== Provided records
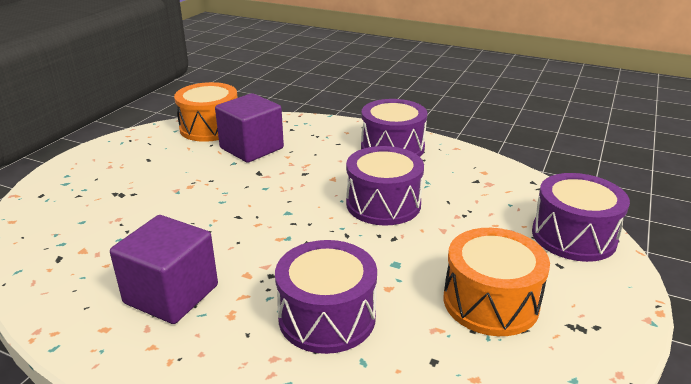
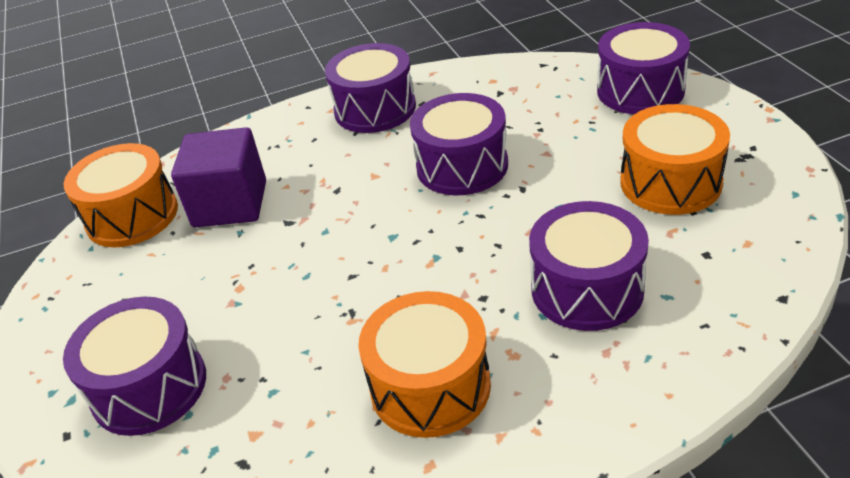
camera: 40 degrees left, 10 degrees up
(91, 199) = (149, 387): none -> purple drum
(171, 294) = (430, 386): purple cube -> orange drum

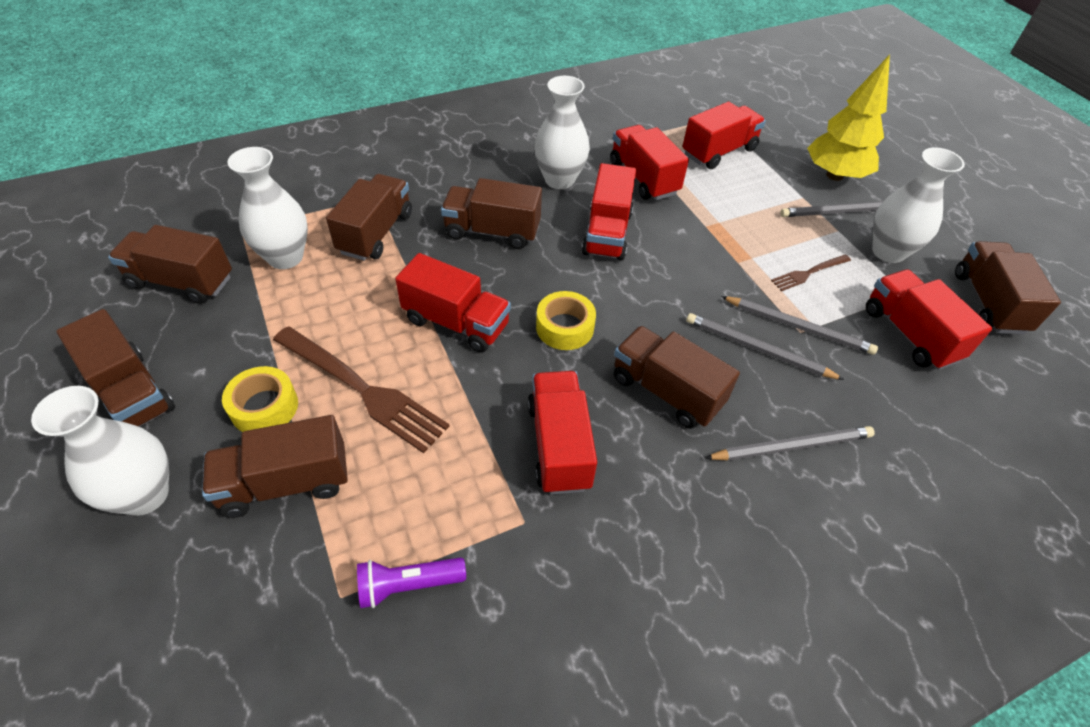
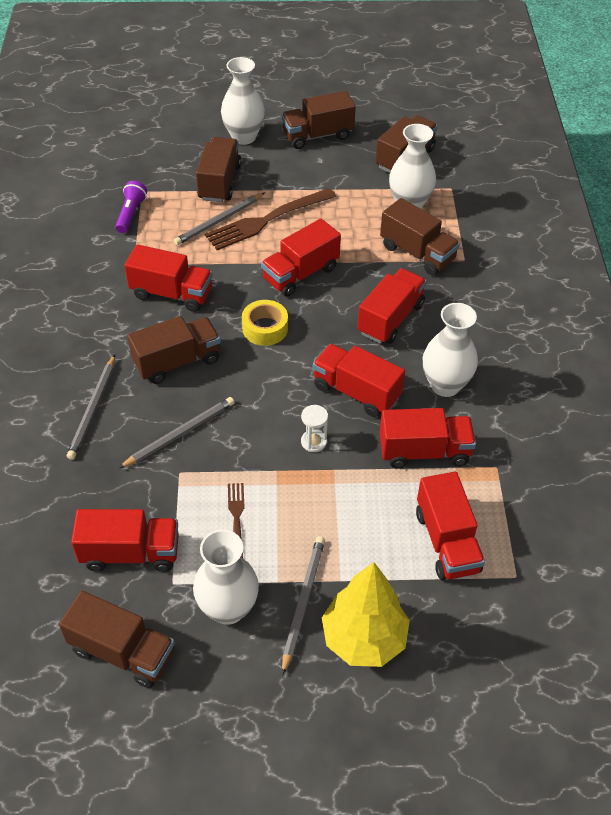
camera: 115 degrees right, 0 degrees up
(264, 407) = (277, 181): yellow tape -> none
(492, 231) = (390, 319): brown truck -> red truck
(687, 246) = (313, 442): none -> white hourglass
(799, 327) = (184, 474): grey pencil -> grey pencil (219, 221)

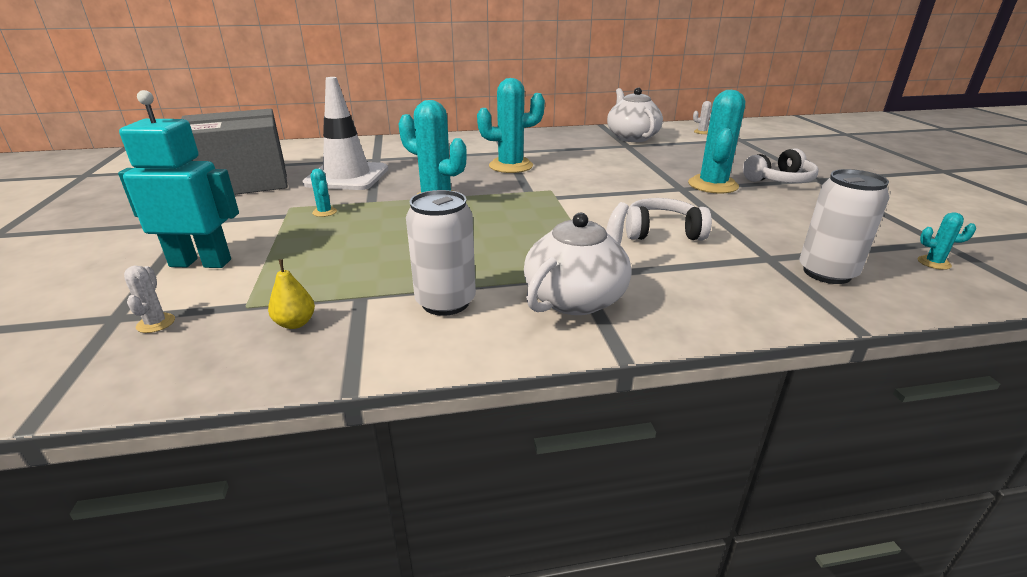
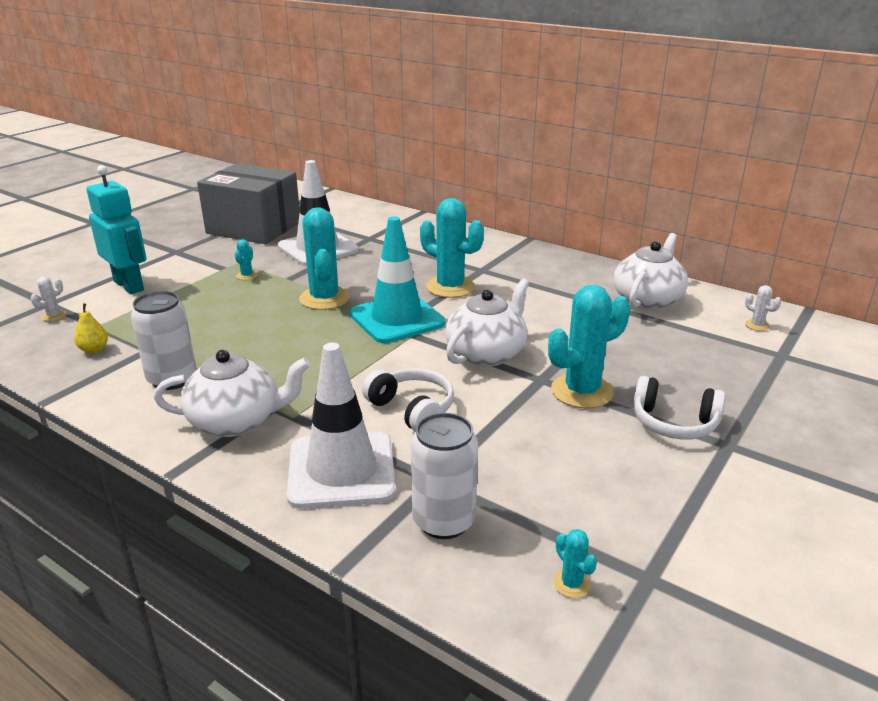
camera: 45 degrees right, 0 degrees up
(522, 193) = (397, 319): none -> turquoise traffic cone
(623, 189) = (486, 354): none -> white teapot
(716, 283) = (341, 470): none -> white traffic cone

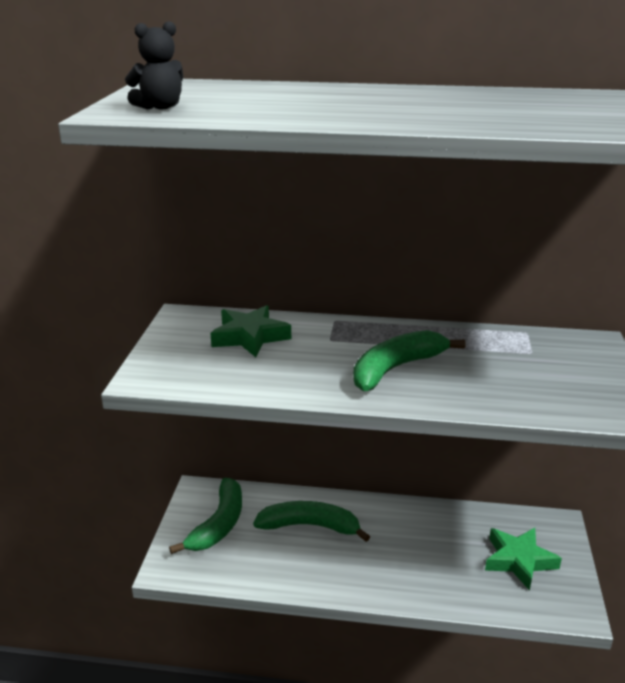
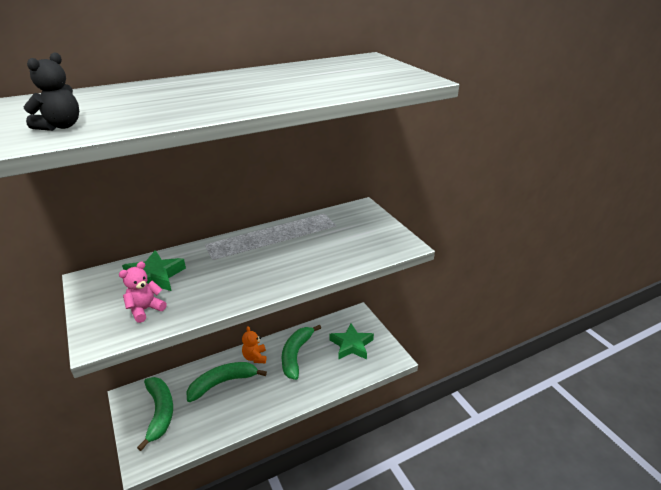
camera: 35 degrees left, 5 degrees up
(213, 366) = (145, 309): none -> pink teddy bear
(370, 514) = (255, 357): none -> orange teddy bear
(396, 368) = (270, 264): green banana -> green banana (296, 355)

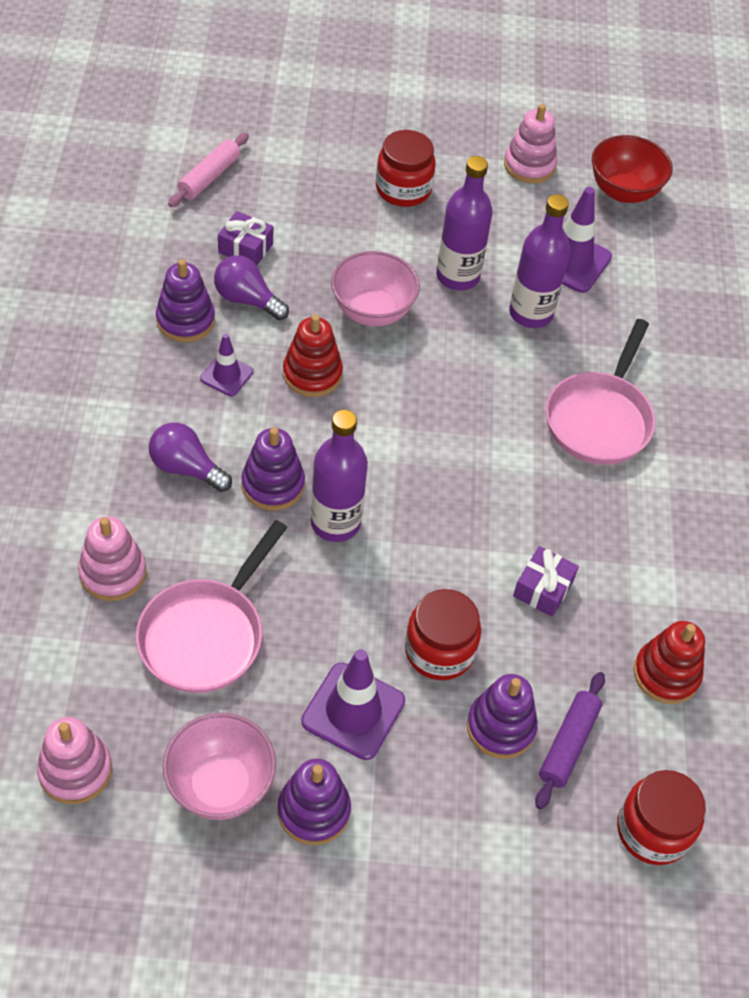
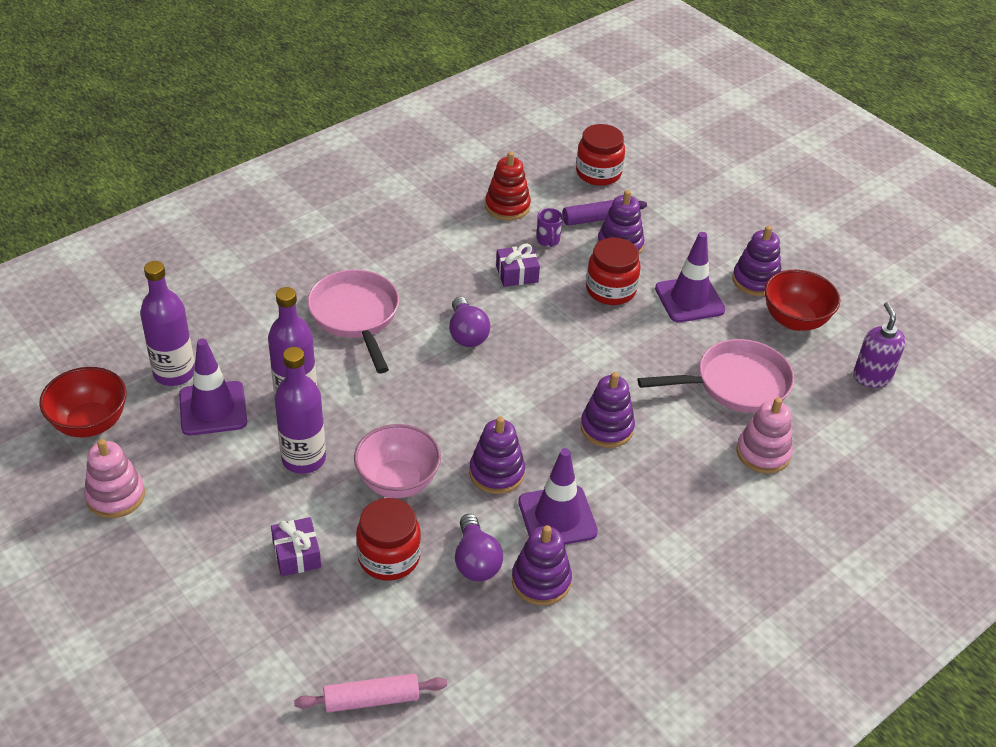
camera: 130 degrees left, 10 degrees down
(75, 770) = (871, 377): pink stacking toy -> purple soap dispenser
(186, 468) = (653, 478): purple light bulb -> purple light bulb (467, 334)
(220, 784) = (795, 320): pink bowl -> red bowl
(226, 375) = (557, 517): purple traffic cone -> purple traffic cone, size x1.72
(245, 248) = (425, 605): purple gift -> purple gift (296, 554)
(312, 374) = (497, 473): red stacking toy -> purple stacking toy
(335, 523) = (592, 381): purple bottle -> purple bottle (174, 373)
(403, 189) = (236, 555): red jar -> red jar (389, 557)
(571, 663) = (548, 241): none -> purple mug
(600, 418) = (356, 316): pink pan -> pink pan turned 90 degrees counterclockwise

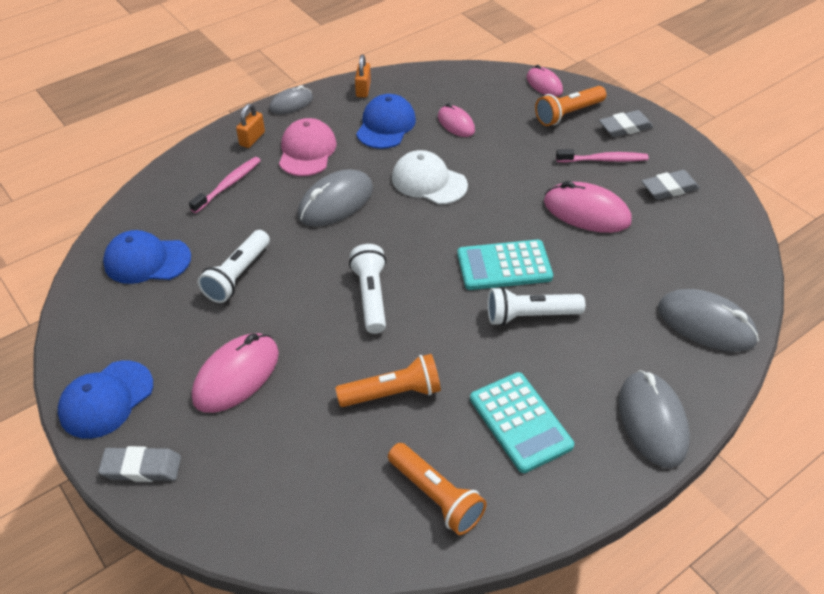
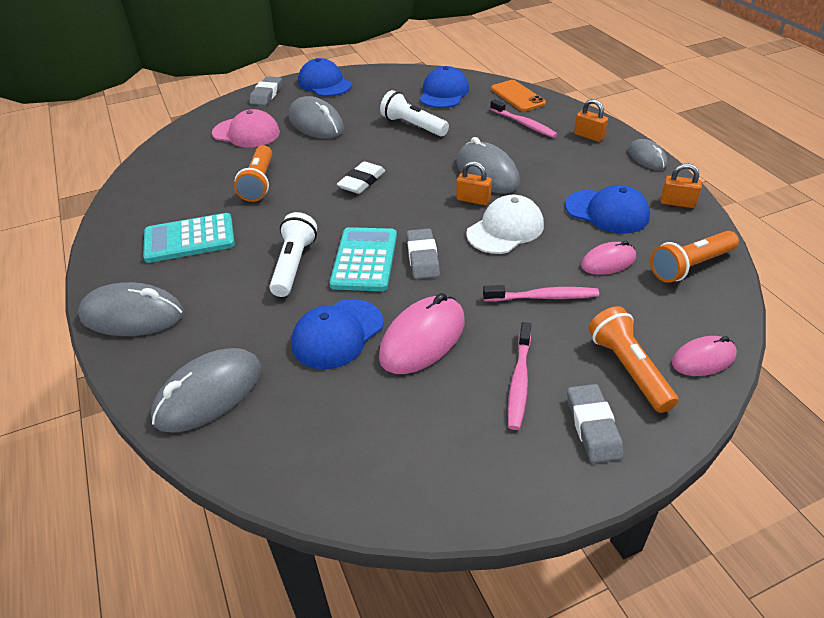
camera: 105 degrees right, 5 degrees down
(159, 195) = (517, 96): none -> orange phone
(236, 376) = (316, 123): pink mouse -> grey mouse
(307, 151) = (567, 162): pink cap -> pink cap (246, 133)
(371, 297) = (361, 181): white flashlight -> white eraser
(386, 206) = (473, 200): none -> orange padlock
(436, 496) = (162, 191): orange flashlight -> orange flashlight (690, 266)
(511, 154) = (543, 297): none -> pink toothbrush
(604, 262) = (337, 334): none -> blue cap
(669, 188) = (444, 436): grey eraser -> grey eraser (423, 257)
====
▸ **Work item**
Restate each line above exactly, keeping pictures out.

▸ **Reply**
camera: 40 degrees left, 10 degrees up
(91, 199) = (149, 387): none -> purple drum
(171, 294) = (430, 386): purple cube -> orange drum

camera: 115 degrees right, 0 degrees up
(264, 407) = (277, 181): yellow tape -> none
(492, 231) = (390, 319): brown truck -> red truck
(687, 246) = (313, 442): none -> white hourglass
(799, 327) = (184, 474): grey pencil -> grey pencil (219, 221)

camera: 45 degrees right, 0 degrees up
(522, 193) = (397, 319): none -> turquoise traffic cone
(623, 189) = (486, 354): none -> white teapot
(716, 283) = (341, 470): none -> white traffic cone

camera: 35 degrees left, 5 degrees up
(213, 366) = (145, 309): none -> pink teddy bear
(370, 514) = (255, 357): none -> orange teddy bear
(396, 368) = (270, 264): green banana -> green banana (296, 355)

camera: 130 degrees left, 10 degrees down
(75, 770) = (871, 377): pink stacking toy -> purple soap dispenser
(186, 468) = (653, 478): purple light bulb -> purple light bulb (467, 334)
(220, 784) = (795, 320): pink bowl -> red bowl
(226, 375) = (557, 517): purple traffic cone -> purple traffic cone, size x1.72
(245, 248) = (425, 605): purple gift -> purple gift (296, 554)
(312, 374) = (497, 473): red stacking toy -> purple stacking toy
(335, 523) = (592, 381): purple bottle -> purple bottle (174, 373)
(403, 189) = (236, 555): red jar -> red jar (389, 557)
(571, 663) = (548, 241): none -> purple mug
(600, 418) = (356, 316): pink pan -> pink pan turned 90 degrees counterclockwise

camera: 105 degrees right, 5 degrees down
(159, 195) = (517, 96): none -> orange phone
(236, 376) = (316, 123): pink mouse -> grey mouse
(307, 151) = (567, 162): pink cap -> pink cap (246, 133)
(371, 297) = (361, 181): white flashlight -> white eraser
(386, 206) = (473, 200): none -> orange padlock
(436, 496) = (162, 191): orange flashlight -> orange flashlight (690, 266)
(511, 154) = (543, 297): none -> pink toothbrush
(604, 262) = (337, 334): none -> blue cap
(669, 188) = (444, 436): grey eraser -> grey eraser (423, 257)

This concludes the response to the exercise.